▶ [Task instructions]: Begin at the line containing "white hat [511,120,585,197]" in the data below and go on through the line containing "white flashlight [406,194,458,252]", repeating each line exactly; include both ends and no other line.
----
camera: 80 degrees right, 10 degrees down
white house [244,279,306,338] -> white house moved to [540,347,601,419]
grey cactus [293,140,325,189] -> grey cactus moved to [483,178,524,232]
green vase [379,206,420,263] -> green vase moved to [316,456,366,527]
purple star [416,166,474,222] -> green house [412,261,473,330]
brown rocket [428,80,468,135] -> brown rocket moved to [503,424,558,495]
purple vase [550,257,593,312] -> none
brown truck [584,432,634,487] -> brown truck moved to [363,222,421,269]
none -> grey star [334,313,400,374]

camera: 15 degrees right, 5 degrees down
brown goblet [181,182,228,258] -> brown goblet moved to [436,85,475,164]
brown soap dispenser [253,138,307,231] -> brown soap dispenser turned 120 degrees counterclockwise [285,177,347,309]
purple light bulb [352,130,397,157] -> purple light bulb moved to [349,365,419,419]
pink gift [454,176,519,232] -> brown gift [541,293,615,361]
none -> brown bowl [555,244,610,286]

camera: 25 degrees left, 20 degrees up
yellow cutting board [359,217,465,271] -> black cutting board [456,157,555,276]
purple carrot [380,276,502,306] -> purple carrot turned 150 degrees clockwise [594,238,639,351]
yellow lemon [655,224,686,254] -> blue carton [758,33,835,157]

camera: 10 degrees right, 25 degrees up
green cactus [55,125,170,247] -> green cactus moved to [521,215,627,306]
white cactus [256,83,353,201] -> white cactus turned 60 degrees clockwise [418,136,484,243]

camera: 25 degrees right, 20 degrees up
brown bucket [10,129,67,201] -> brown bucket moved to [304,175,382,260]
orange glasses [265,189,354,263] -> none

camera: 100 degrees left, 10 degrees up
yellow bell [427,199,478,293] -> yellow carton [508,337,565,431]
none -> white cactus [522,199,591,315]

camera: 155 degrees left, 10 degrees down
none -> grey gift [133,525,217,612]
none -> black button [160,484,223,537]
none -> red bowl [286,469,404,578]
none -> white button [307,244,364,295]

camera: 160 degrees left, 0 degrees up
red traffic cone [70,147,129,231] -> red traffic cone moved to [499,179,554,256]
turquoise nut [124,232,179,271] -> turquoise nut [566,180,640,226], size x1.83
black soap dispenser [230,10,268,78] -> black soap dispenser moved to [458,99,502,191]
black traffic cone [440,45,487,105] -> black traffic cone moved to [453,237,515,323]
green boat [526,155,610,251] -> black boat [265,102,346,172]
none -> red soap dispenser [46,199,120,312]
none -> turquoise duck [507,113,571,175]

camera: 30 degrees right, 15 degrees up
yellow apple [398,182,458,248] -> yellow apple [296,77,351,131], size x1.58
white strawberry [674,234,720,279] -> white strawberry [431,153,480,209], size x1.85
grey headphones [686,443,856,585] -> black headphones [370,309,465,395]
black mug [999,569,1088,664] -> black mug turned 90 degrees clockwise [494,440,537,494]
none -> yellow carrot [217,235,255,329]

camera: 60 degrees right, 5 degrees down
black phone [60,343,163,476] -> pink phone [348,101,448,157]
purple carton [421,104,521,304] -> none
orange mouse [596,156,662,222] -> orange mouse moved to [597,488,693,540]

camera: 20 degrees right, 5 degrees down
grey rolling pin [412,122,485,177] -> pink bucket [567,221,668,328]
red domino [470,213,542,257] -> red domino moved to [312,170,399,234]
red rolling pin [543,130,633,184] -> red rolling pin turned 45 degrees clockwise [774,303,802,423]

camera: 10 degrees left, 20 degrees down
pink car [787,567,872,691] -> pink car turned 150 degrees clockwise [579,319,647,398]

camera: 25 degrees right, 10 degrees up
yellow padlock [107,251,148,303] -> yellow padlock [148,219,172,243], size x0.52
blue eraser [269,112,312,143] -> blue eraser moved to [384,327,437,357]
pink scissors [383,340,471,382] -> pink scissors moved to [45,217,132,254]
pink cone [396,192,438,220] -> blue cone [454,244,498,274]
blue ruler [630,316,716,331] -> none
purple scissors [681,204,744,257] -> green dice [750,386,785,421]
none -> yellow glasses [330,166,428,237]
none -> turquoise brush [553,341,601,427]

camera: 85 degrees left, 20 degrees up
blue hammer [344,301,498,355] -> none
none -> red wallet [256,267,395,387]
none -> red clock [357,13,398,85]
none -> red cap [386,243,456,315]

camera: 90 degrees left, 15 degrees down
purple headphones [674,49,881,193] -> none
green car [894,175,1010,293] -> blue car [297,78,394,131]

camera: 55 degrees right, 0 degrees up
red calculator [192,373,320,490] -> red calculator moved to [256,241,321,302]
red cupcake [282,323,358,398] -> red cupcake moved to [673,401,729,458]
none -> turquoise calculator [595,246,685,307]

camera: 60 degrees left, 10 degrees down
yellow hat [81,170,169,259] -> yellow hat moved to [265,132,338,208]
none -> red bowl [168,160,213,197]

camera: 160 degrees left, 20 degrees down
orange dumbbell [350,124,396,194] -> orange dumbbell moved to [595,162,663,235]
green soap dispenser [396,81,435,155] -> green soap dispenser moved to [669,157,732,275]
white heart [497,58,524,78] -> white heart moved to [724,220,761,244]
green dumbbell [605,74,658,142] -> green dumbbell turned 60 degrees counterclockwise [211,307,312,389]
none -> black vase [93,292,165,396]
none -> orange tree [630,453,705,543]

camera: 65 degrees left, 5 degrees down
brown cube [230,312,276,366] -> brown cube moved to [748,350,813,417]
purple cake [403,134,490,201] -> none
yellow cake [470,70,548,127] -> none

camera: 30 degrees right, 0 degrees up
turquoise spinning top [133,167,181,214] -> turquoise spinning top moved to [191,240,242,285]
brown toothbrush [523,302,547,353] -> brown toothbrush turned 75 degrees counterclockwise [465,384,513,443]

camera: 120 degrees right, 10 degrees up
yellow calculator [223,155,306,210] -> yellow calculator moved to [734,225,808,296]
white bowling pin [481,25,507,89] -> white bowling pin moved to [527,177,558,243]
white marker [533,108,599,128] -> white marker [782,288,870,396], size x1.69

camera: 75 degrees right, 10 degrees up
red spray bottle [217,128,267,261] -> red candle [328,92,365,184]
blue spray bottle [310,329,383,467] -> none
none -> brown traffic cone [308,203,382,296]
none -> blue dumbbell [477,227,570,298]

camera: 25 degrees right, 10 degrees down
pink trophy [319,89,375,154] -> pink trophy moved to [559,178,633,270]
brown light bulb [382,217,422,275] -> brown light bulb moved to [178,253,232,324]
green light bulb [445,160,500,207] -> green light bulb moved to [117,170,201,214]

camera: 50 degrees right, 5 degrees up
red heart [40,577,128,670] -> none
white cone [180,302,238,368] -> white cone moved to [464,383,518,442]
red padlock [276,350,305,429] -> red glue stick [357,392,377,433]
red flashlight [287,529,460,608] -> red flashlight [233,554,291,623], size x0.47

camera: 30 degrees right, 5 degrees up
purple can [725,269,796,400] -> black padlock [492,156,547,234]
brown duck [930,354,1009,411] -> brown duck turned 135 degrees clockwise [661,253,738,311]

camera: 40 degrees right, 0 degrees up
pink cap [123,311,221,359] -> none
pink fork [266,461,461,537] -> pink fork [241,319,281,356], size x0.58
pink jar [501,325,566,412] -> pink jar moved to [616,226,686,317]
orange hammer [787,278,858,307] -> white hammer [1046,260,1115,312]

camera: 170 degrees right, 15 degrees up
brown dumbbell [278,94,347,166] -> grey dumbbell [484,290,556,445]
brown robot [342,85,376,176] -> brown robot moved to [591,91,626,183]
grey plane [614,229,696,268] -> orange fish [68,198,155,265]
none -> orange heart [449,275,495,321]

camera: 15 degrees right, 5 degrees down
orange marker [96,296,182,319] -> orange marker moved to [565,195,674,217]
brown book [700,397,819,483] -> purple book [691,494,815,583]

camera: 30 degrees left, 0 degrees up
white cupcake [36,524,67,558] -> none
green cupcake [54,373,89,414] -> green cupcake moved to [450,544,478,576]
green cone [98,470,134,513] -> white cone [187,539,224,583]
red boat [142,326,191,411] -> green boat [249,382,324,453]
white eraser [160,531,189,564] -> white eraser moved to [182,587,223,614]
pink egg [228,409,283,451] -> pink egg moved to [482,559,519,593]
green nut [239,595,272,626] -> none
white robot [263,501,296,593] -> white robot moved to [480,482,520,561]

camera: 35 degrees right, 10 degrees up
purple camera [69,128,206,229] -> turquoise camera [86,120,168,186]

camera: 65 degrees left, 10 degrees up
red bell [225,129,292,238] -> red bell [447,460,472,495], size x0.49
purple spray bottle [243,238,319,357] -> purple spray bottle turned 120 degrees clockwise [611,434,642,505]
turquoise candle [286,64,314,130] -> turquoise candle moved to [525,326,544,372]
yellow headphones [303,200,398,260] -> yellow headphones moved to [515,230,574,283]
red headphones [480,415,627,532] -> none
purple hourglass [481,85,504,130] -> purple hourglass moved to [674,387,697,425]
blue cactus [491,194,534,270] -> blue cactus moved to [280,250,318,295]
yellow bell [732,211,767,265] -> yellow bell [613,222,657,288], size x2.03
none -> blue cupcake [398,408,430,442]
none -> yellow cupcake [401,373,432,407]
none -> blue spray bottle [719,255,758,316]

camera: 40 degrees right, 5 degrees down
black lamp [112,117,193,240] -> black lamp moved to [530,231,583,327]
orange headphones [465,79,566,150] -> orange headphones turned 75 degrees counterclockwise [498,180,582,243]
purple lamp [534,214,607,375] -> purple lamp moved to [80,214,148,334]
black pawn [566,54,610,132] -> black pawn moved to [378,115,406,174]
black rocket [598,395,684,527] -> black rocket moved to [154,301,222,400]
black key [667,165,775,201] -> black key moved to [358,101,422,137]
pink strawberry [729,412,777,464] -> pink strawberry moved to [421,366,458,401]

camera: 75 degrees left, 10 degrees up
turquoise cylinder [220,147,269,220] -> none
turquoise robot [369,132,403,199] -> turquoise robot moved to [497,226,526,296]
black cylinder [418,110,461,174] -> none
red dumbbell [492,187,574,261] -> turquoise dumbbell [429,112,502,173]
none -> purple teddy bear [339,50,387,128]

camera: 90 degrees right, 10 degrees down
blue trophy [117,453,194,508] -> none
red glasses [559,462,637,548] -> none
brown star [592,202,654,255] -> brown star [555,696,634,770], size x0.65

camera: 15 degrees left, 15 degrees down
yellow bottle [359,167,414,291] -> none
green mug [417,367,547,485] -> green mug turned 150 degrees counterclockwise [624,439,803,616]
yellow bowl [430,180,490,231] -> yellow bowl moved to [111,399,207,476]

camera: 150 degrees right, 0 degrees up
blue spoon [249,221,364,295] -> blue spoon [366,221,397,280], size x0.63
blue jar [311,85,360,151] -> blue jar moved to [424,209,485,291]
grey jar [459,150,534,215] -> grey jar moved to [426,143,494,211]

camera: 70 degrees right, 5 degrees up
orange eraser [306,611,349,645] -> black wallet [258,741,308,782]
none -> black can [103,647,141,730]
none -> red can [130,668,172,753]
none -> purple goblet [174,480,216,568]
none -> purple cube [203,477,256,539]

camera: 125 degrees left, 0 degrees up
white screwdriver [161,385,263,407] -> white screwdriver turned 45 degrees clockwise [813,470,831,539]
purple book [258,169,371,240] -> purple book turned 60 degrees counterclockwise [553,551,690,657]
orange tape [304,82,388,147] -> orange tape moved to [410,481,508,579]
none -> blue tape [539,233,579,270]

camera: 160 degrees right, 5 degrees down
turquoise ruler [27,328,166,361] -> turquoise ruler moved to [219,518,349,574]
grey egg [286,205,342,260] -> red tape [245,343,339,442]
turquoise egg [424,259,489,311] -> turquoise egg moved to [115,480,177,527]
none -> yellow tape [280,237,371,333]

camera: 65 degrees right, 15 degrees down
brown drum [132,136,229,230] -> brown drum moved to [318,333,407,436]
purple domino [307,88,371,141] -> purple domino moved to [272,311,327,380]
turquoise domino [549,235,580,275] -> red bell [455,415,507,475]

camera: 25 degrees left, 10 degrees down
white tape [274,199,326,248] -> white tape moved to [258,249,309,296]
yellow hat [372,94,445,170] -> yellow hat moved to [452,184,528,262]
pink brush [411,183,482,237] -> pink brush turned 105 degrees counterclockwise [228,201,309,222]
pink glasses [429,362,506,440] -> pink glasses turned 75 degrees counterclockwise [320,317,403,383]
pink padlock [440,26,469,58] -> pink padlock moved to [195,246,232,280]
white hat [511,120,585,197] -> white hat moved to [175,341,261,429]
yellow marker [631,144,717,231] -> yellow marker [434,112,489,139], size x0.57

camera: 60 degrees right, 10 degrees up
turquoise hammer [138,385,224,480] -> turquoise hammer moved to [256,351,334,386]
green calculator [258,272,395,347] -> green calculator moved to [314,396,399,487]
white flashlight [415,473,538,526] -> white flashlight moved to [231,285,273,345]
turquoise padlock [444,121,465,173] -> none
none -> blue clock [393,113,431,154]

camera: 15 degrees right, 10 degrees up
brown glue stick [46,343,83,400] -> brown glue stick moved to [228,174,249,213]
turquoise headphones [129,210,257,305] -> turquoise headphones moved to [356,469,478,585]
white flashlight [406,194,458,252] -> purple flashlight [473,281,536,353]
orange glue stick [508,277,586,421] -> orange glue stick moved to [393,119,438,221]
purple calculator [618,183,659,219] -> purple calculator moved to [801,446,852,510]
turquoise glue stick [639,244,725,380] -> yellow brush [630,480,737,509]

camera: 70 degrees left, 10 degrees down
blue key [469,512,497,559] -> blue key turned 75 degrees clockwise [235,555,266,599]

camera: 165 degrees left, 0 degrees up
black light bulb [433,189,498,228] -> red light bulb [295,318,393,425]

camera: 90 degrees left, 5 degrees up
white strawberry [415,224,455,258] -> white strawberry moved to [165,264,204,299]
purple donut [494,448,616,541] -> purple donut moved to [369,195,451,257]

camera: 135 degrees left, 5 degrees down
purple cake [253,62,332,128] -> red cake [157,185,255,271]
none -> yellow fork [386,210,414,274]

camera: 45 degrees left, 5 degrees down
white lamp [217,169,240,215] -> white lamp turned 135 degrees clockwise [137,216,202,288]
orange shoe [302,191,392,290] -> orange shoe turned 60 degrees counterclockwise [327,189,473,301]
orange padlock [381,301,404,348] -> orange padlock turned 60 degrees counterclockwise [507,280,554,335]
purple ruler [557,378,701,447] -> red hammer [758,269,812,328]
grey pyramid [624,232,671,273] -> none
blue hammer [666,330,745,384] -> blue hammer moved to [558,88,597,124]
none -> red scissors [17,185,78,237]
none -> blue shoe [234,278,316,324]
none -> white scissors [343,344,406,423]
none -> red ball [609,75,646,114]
----
▶ [Answer space]:
white hat [511,120,585,197] -> white hat moved to [175,341,261,429]
yellow marker [631,144,717,231] -> yellow marker [434,112,489,139], size x0.57

camera: 60 degrees right, 10 degrees up
turquoise hammer [138,385,224,480] -> turquoise hammer moved to [256,351,334,386]
green calculator [258,272,395,347] -> green calculator moved to [314,396,399,487]
white flashlight [415,473,538,526] -> white flashlight moved to [231,285,273,345]
turquoise padlock [444,121,465,173] -> none
none -> blue clock [393,113,431,154]

camera: 15 degrees right, 10 degrees up
brown glue stick [46,343,83,400] -> brown glue stick moved to [228,174,249,213]
turquoise headphones [129,210,257,305] -> turquoise headphones moved to [356,469,478,585]
white flashlight [406,194,458,252] -> purple flashlight [473,281,536,353]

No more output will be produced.